• _Collected data_:
--------------------
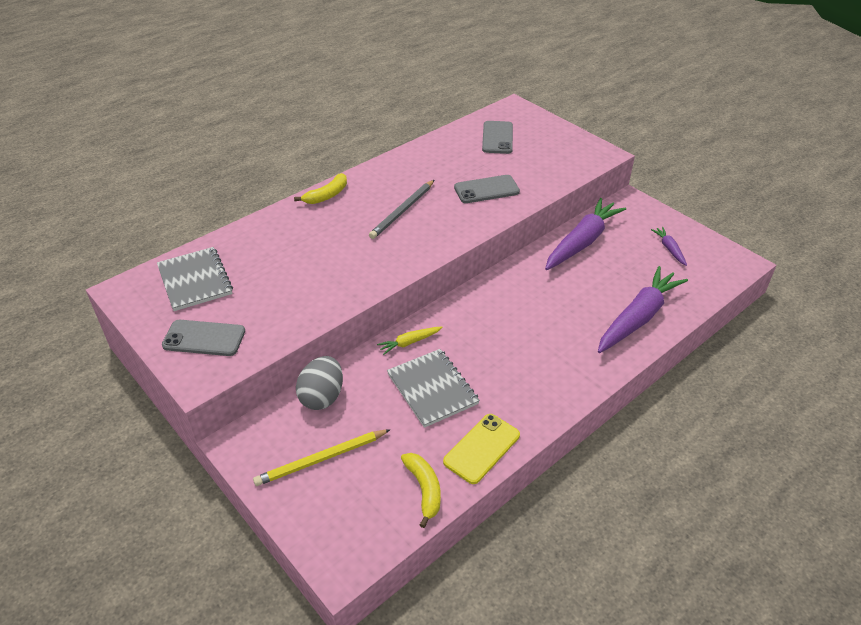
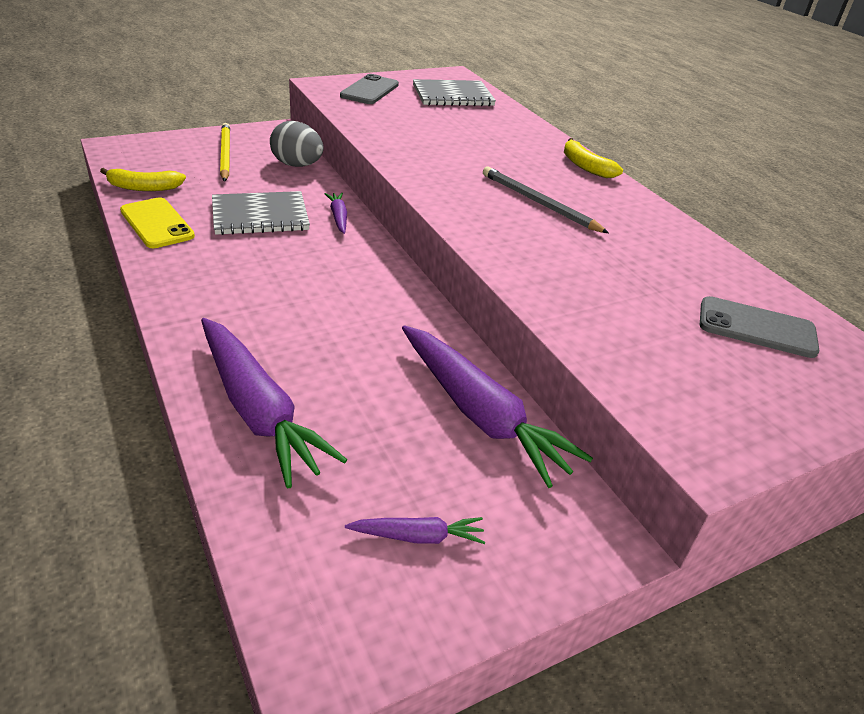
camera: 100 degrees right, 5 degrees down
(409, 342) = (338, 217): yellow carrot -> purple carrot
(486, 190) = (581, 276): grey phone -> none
--------------------
• _Work item_: Please give all of the data again, exact and free of pictures.

• _Result for this task_:
camera: 100 degrees right, 5 degrees down
(409, 342) = (338, 217): yellow carrot -> purple carrot
(486, 190) = (581, 276): grey phone -> none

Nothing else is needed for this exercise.